───── RECORDS SHOWN ─────

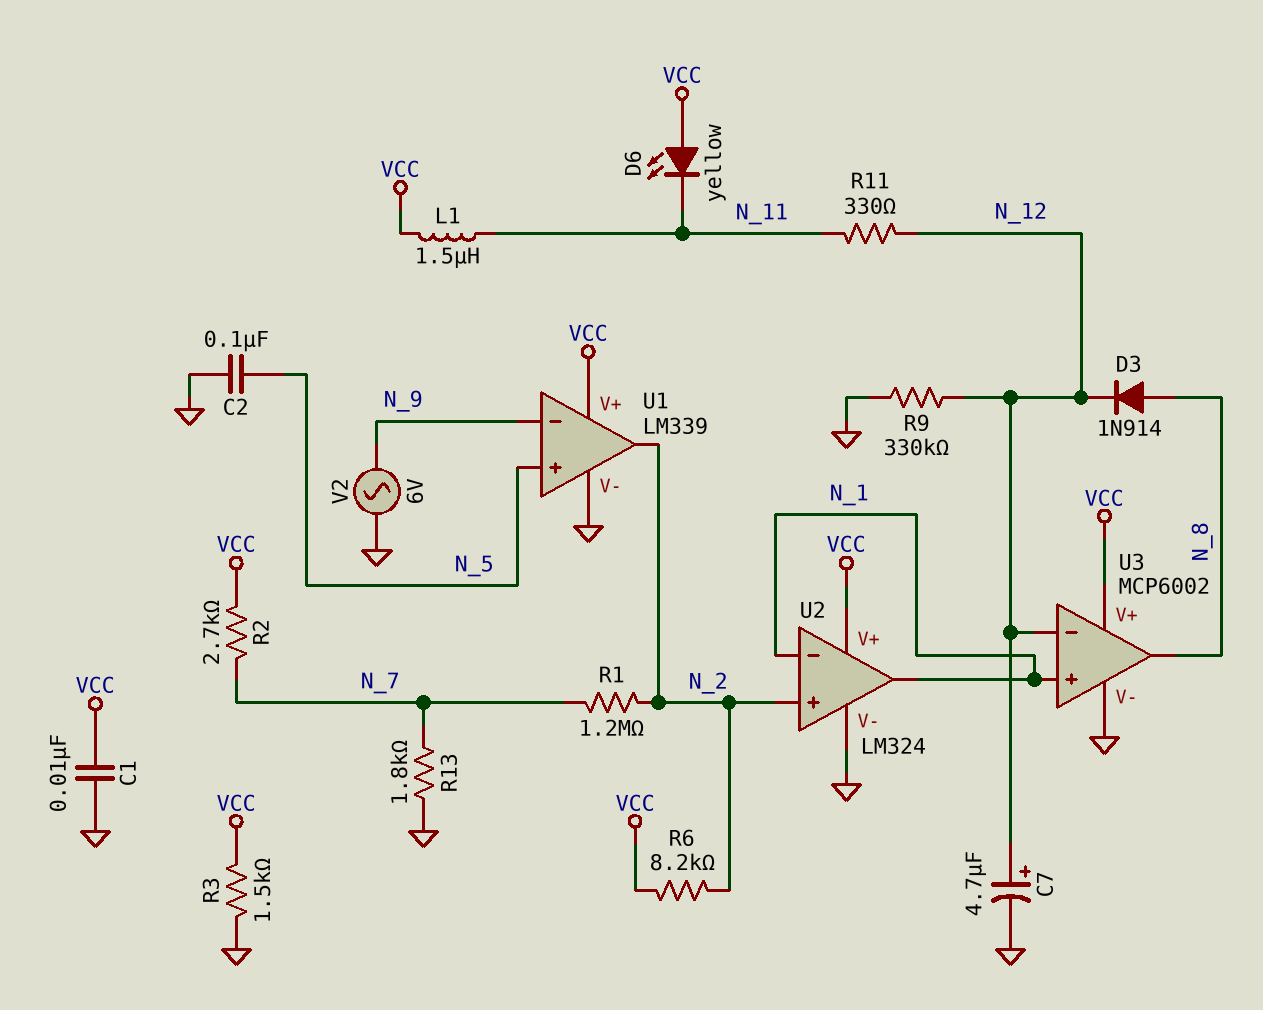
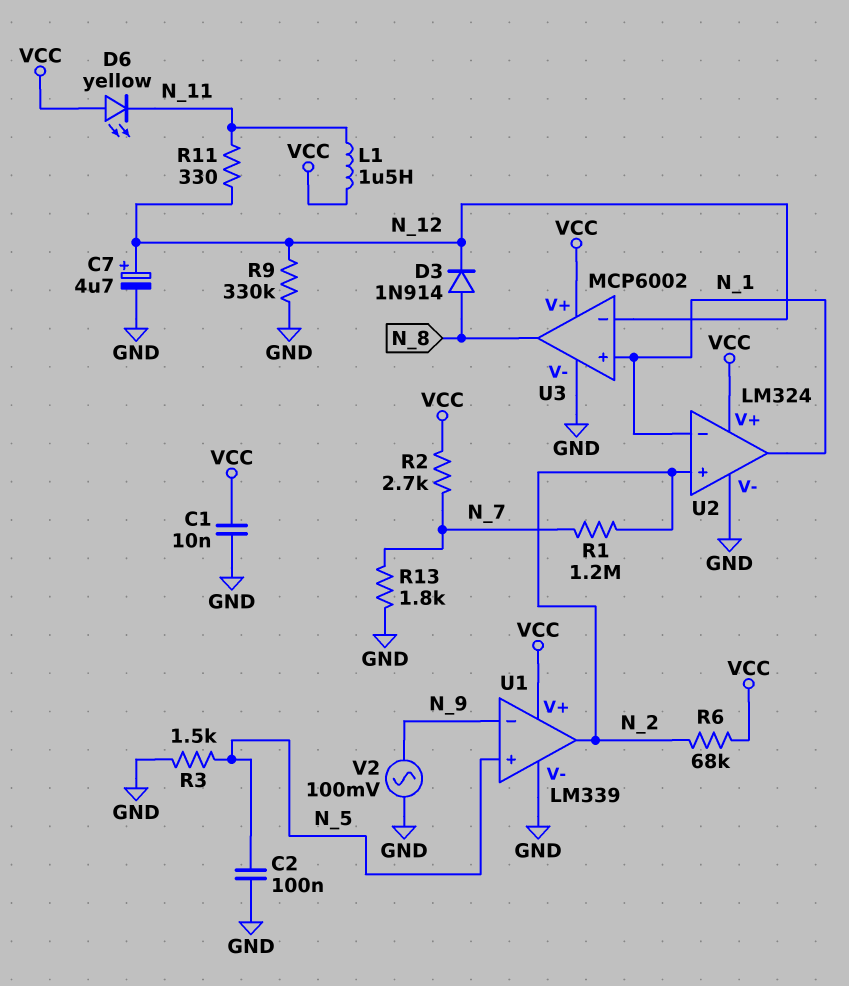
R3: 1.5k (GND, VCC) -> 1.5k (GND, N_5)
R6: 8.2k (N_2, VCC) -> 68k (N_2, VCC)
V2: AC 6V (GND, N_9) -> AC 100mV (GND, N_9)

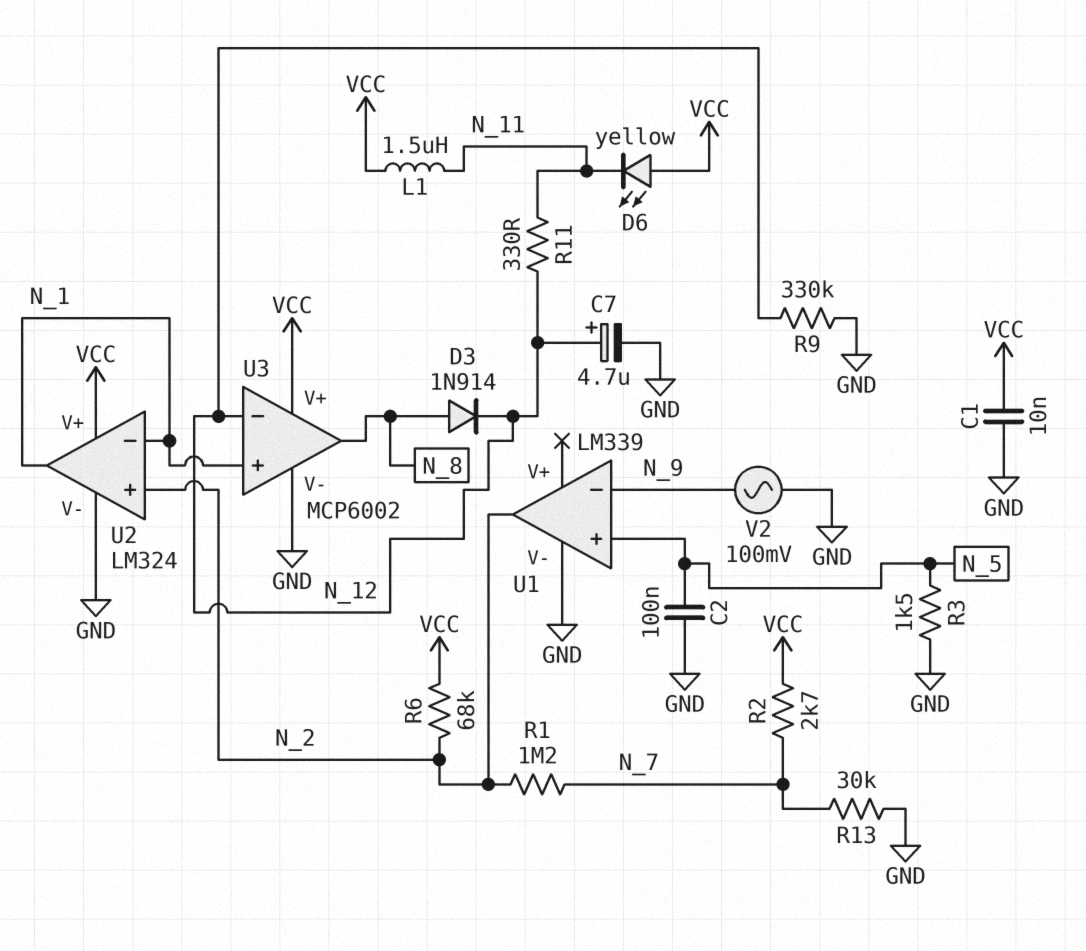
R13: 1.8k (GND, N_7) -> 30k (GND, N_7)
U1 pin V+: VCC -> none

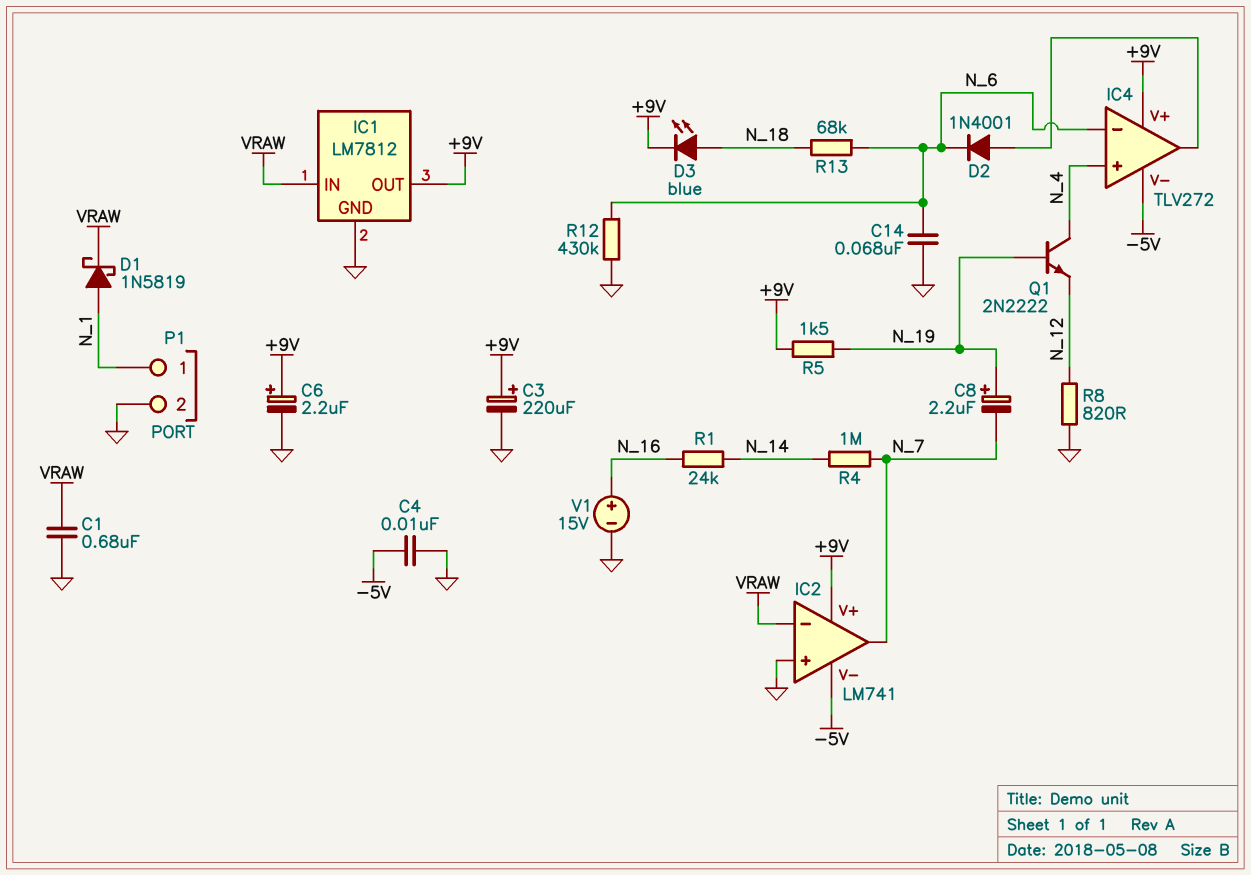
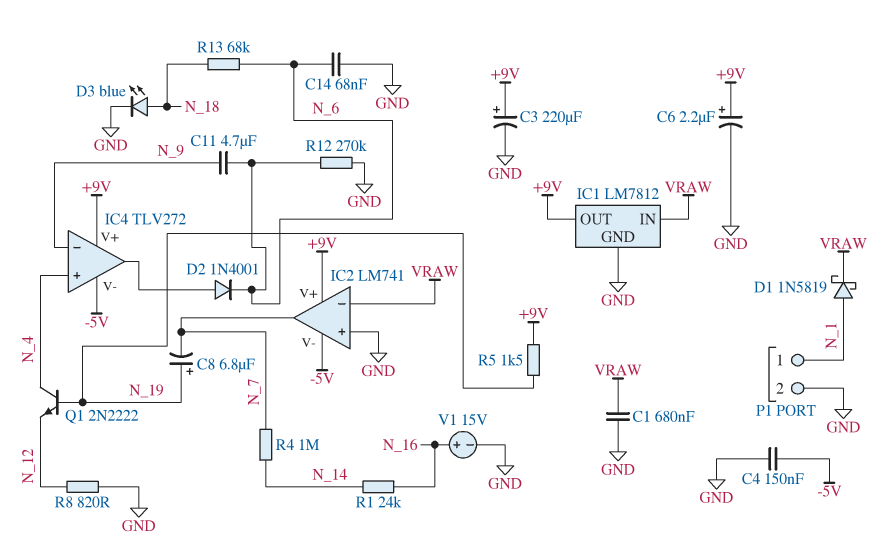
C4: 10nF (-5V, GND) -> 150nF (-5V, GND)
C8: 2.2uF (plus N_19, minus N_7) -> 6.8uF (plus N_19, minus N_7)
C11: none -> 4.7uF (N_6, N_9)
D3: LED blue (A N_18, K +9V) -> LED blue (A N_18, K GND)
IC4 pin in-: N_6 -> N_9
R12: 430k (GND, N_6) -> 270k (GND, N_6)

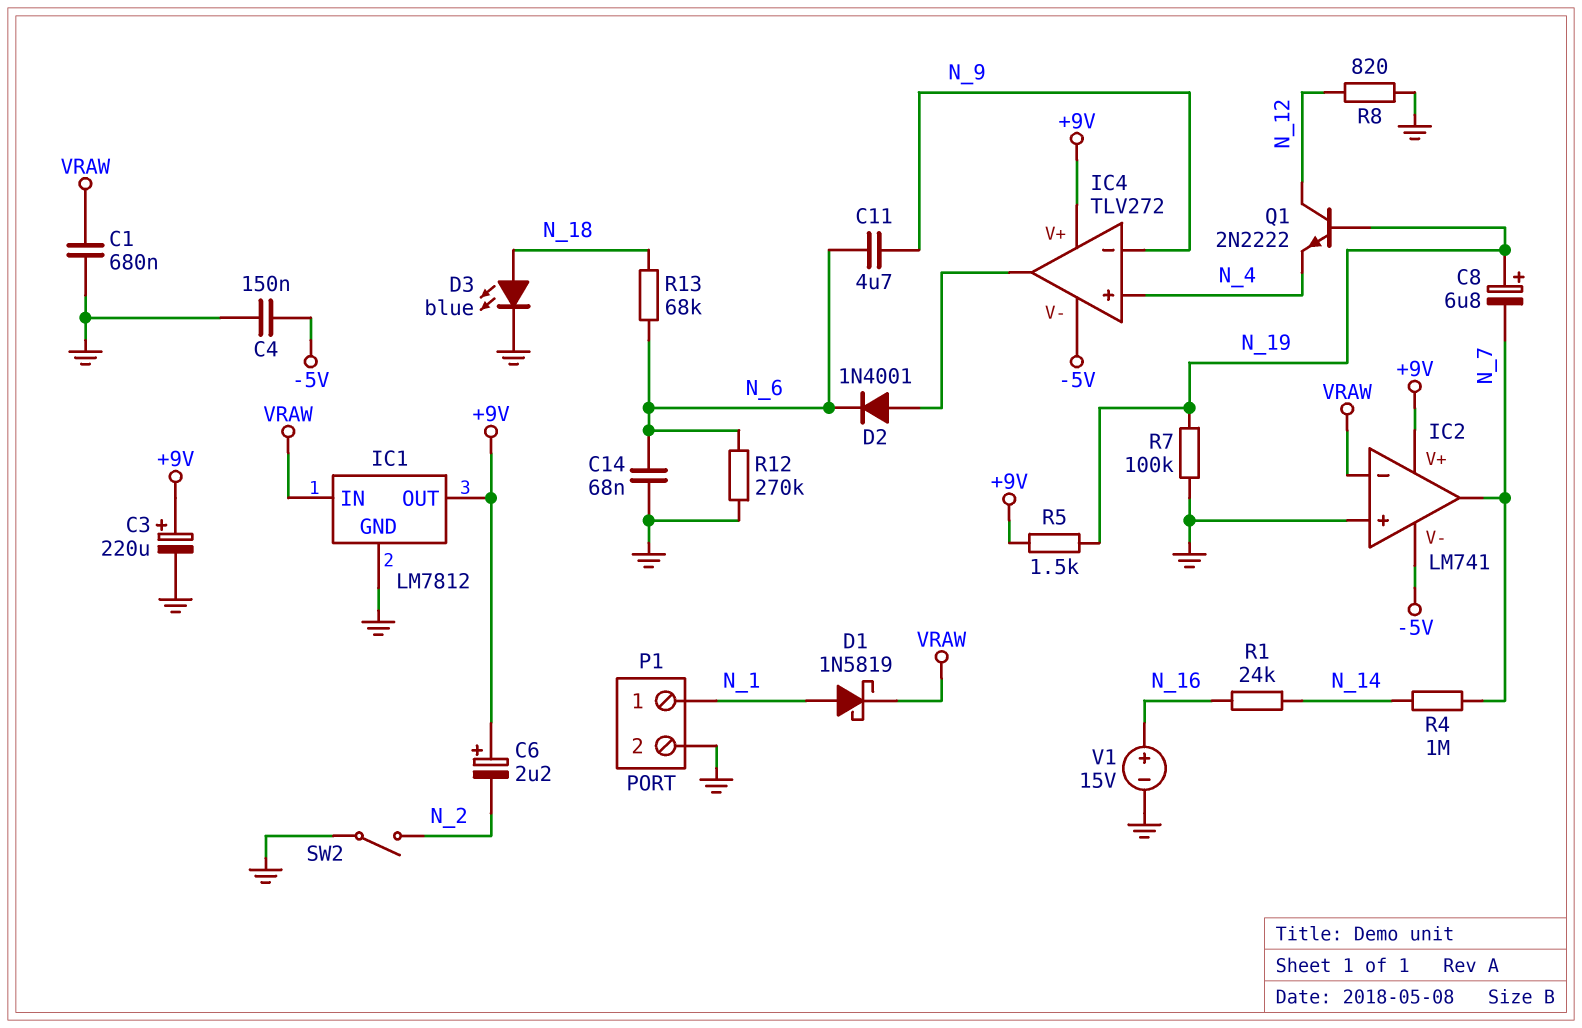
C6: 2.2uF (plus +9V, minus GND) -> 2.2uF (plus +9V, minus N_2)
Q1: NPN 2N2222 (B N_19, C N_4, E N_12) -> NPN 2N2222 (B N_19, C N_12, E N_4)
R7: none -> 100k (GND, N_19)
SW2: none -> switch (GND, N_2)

─────

### WHAT YOU ARE ASKED TO DO
If the word "none" is on a line above, return that line.

### SOLUTION FOR THIS TASK
U1 pin V+: VCC -> none
C11: none -> 4.7uF (N_6, N_9)
R7: none -> 100k (GND, N_19)
SW2: none -> switch (GND, N_2)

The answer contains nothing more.